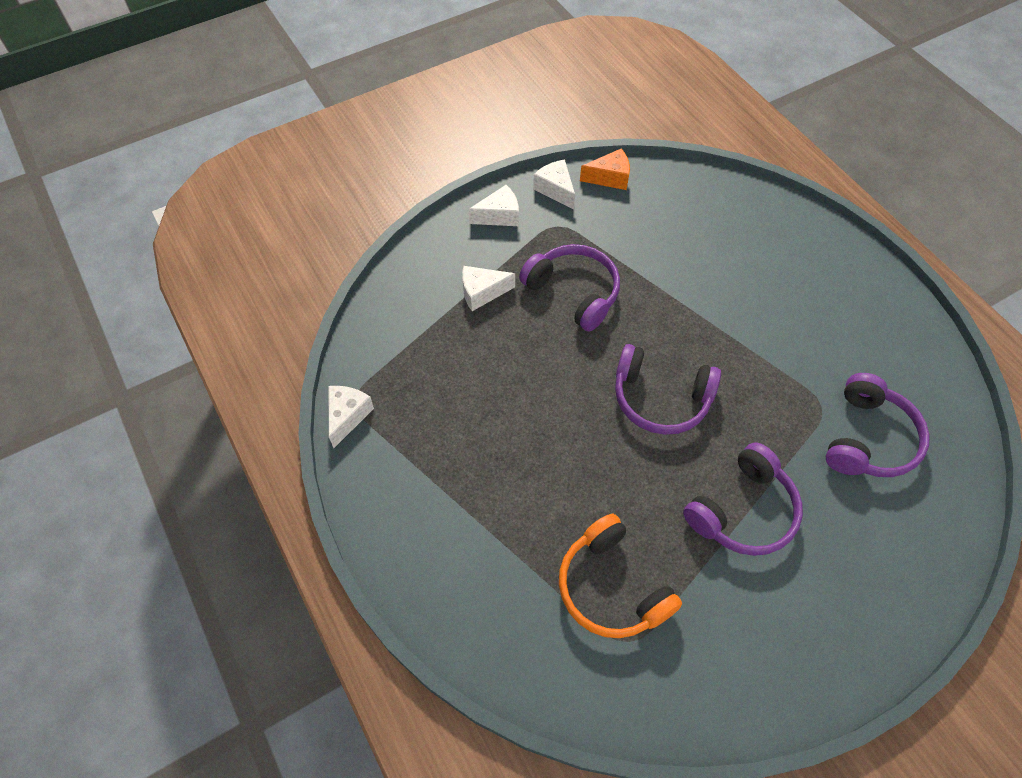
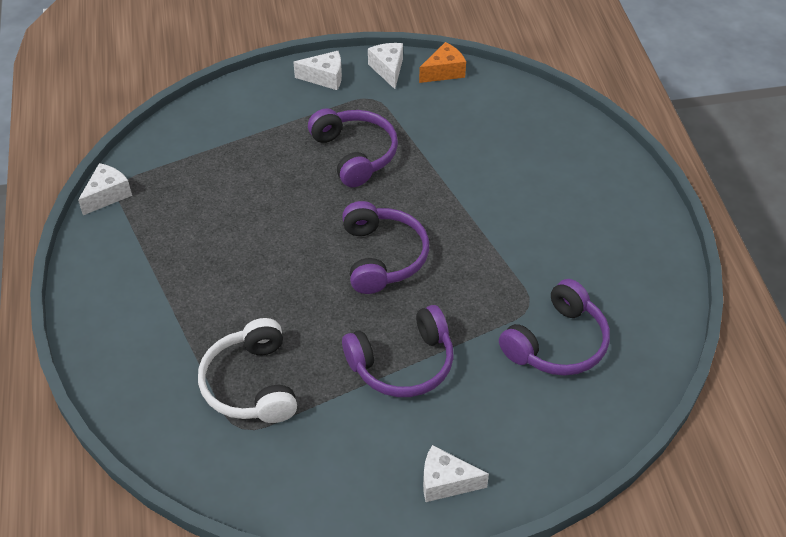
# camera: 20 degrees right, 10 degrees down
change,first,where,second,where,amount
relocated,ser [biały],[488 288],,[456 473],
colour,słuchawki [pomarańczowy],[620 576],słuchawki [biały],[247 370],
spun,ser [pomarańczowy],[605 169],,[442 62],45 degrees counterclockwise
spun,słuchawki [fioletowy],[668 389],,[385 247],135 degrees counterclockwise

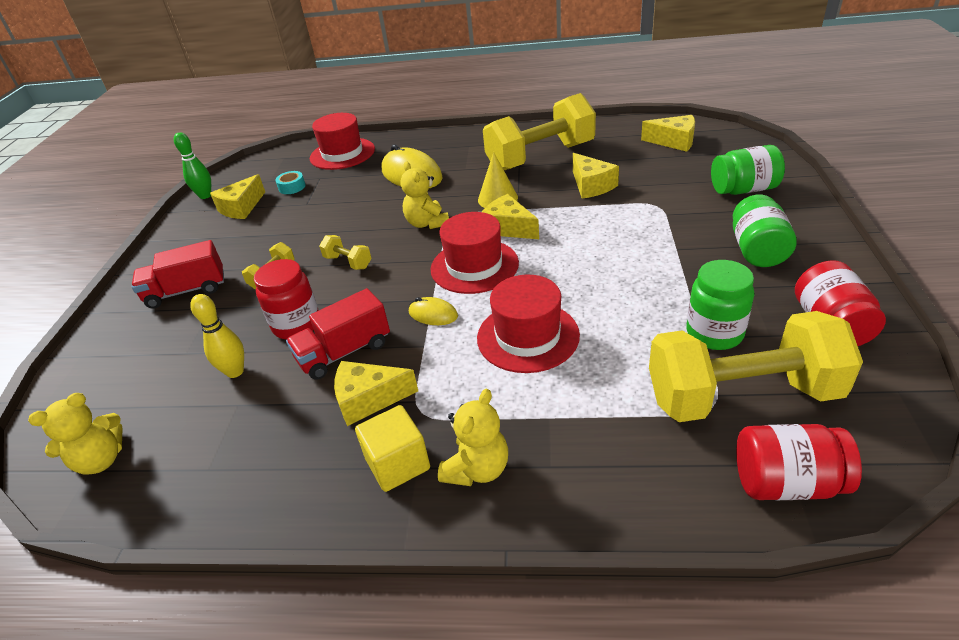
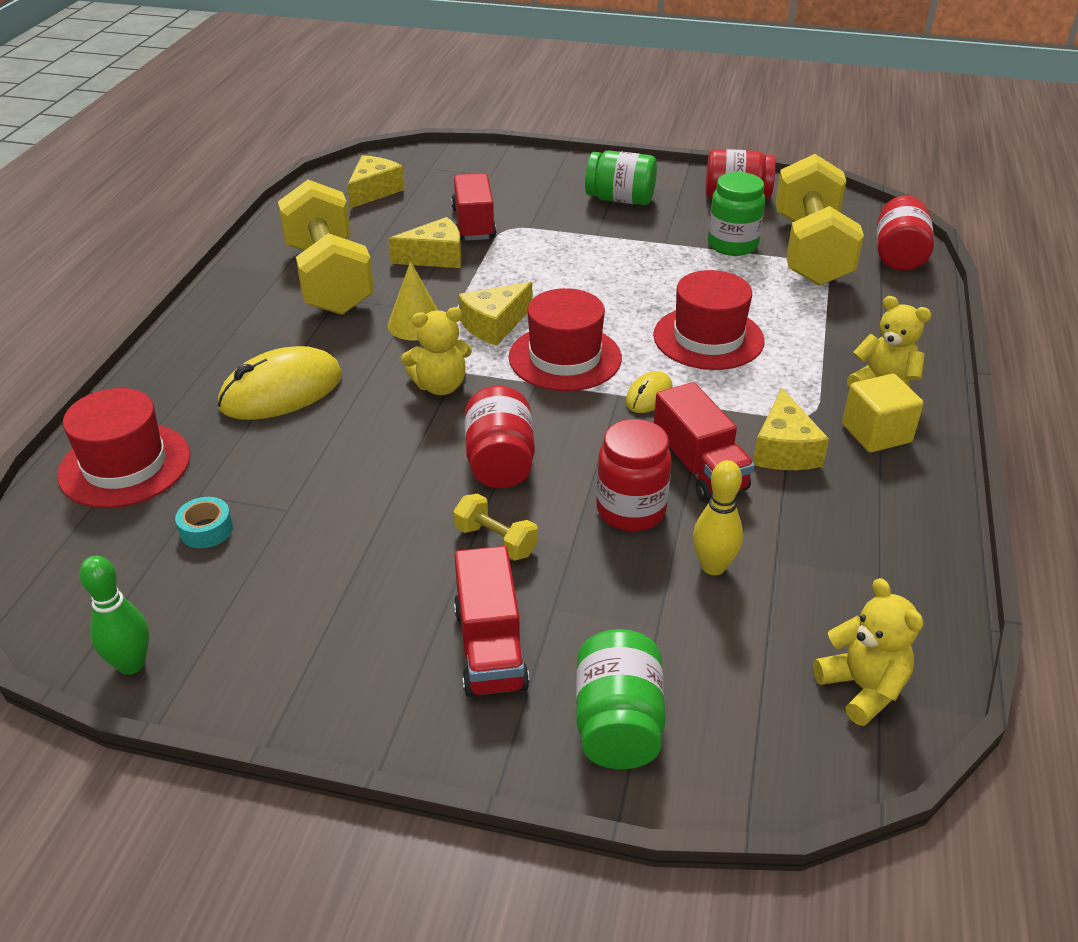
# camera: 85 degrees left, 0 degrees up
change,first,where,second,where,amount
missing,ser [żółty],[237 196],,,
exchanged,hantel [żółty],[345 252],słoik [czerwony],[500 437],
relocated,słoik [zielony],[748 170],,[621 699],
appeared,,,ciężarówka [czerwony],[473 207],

........

WORK ITEM
Omitting all pictures, restate exactly the lines of the material from its start through the line that contains "spun,ser [pomarańczowy],[605 169],,[442".

ANSWER FOR THE TASK
# camera: 20 degrees right, 10 degrees down
change,first,where,second,where,amount
relocated,ser [biały],[488 288],,[456 473],
colour,słuchawki [pomarańczowy],[620 576],słuchawki [biały],[247 370],
spun,ser [pomarańczowy],[605 169],,[442 62],45 degrees counterclockwise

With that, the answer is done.